- [Work order] Return the entries below in their exact form, leaving the pictures out.

- [Input for this task]
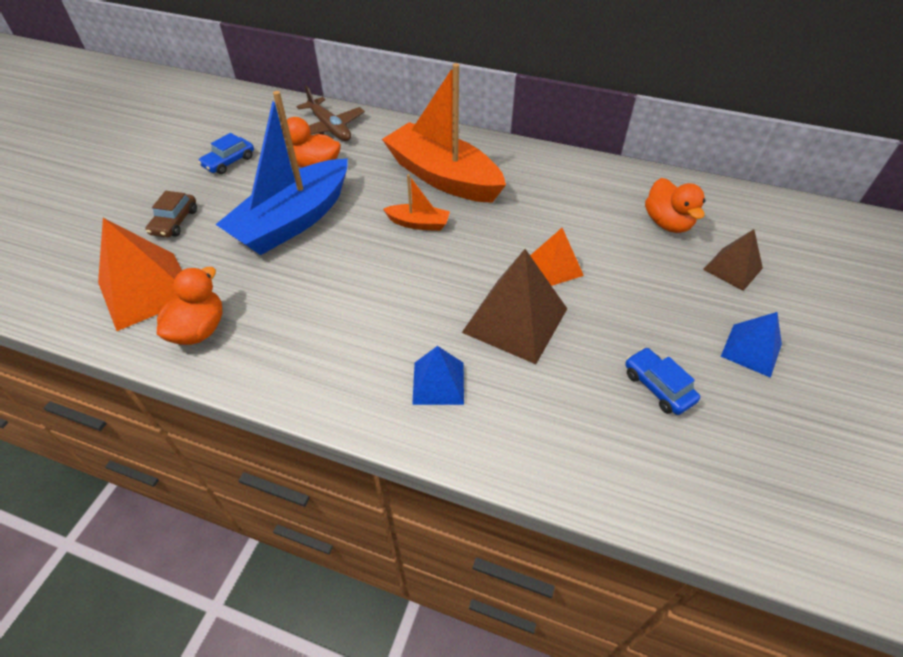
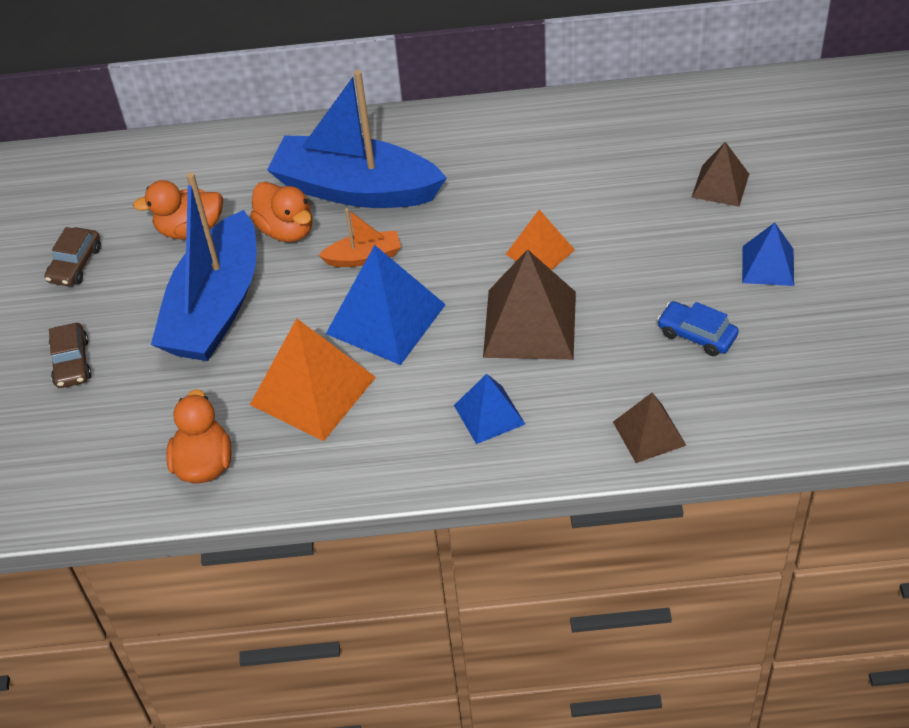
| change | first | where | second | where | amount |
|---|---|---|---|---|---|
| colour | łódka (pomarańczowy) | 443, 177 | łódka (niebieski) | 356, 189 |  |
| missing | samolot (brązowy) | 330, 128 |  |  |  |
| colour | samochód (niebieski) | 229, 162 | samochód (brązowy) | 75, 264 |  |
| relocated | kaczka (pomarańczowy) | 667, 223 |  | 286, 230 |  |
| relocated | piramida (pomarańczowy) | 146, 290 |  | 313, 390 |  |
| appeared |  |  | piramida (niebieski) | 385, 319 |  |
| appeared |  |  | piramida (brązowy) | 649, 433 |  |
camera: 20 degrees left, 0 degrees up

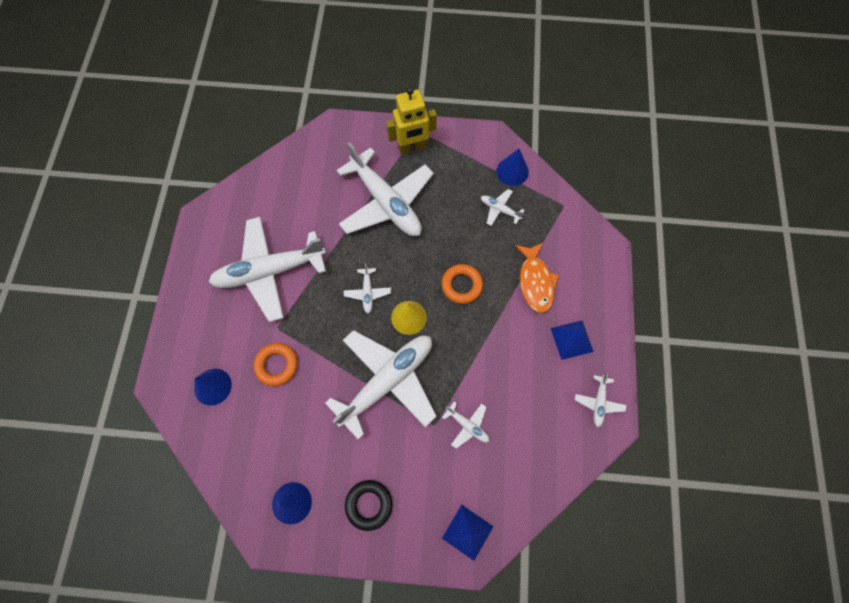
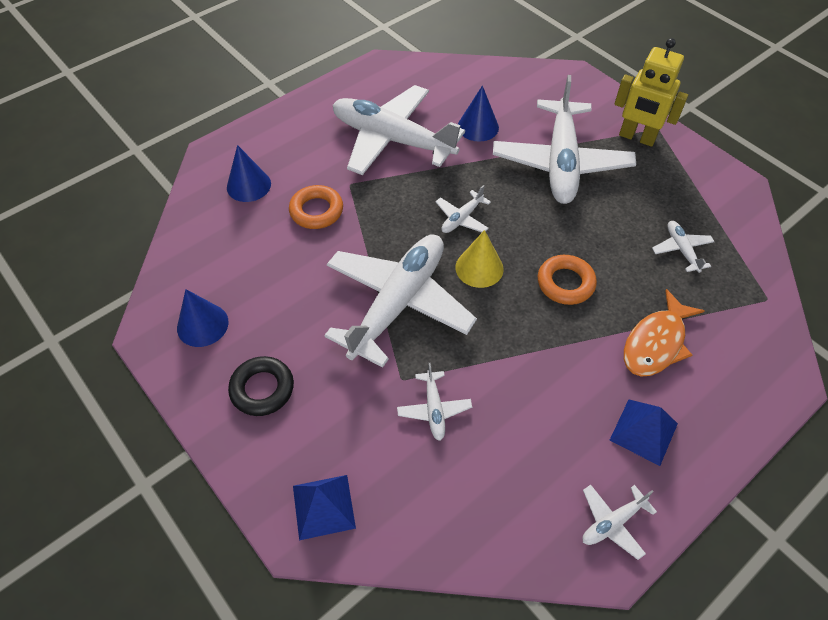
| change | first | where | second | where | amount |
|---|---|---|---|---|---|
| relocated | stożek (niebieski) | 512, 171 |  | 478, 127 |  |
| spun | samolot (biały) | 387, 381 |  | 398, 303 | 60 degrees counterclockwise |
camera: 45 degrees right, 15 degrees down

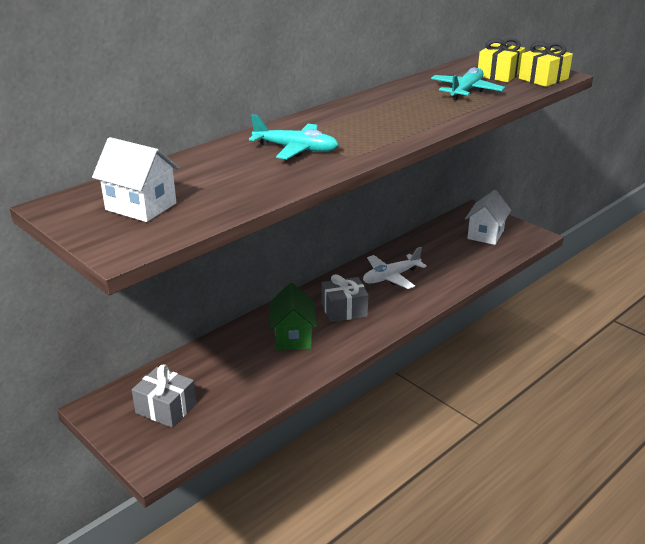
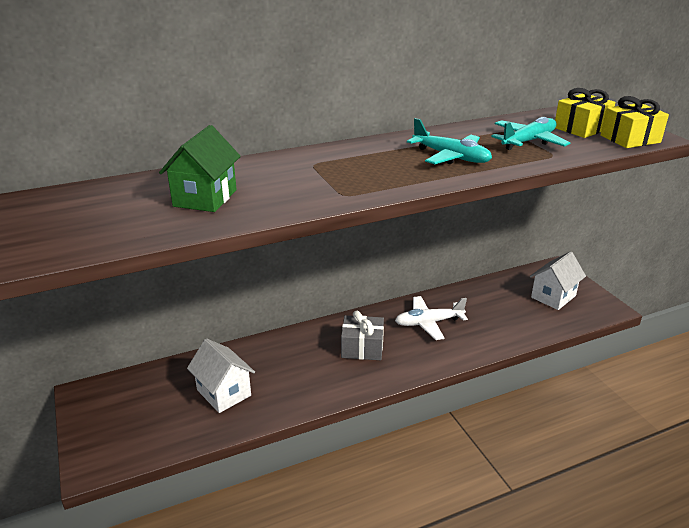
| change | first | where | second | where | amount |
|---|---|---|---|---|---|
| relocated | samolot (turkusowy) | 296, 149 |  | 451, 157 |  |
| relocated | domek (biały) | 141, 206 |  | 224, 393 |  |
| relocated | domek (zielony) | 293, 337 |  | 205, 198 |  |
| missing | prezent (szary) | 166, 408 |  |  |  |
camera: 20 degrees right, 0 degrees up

- [Written answer]
| change | first | where | second | where | amount |
|---|---|---|---|---|---|
| colour | łódka (pomarańczowy) | 443, 177 | łódka (niebieski) | 356, 189 |  |
| missing | samolot (brązowy) | 330, 128 |  |  |  |
| colour | samochód (niebieski) | 229, 162 | samochód (brązowy) | 75, 264 |  |
| relocated | kaczka (pomarańczowy) | 667, 223 |  | 286, 230 |  |
| relocated | piramida (pomarańczowy) | 146, 290 |  | 313, 390 |  |
| appeared |  |  | piramida (niebieski) | 385, 319 |  |
| appeared |  |  | piramida (brązowy) | 649, 433 |  |
camera: 20 degrees left, 0 degrees up

| change | first | where | second | where | amount |
|---|---|---|---|---|---|
| relocated | stożek (niebieski) | 512, 171 |  | 478, 127 |  |
| spun | samolot (biały) | 387, 381 |  | 398, 303 | 60 degrees counterclockwise |
camera: 45 degrees right, 15 degrees down

| change | first | where | second | where | amount |
|---|---|---|---|---|---|
| relocated | samolot (turkusowy) | 296, 149 |  | 451, 157 |  |
| relocated | domek (biały) | 141, 206 |  | 224, 393 |  |
| relocated | domek (zielony) | 293, 337 |  | 205, 198 |  |
| missing | prezent (szary) | 166, 408 |  |  |  |
camera: 20 degrees right, 0 degrees up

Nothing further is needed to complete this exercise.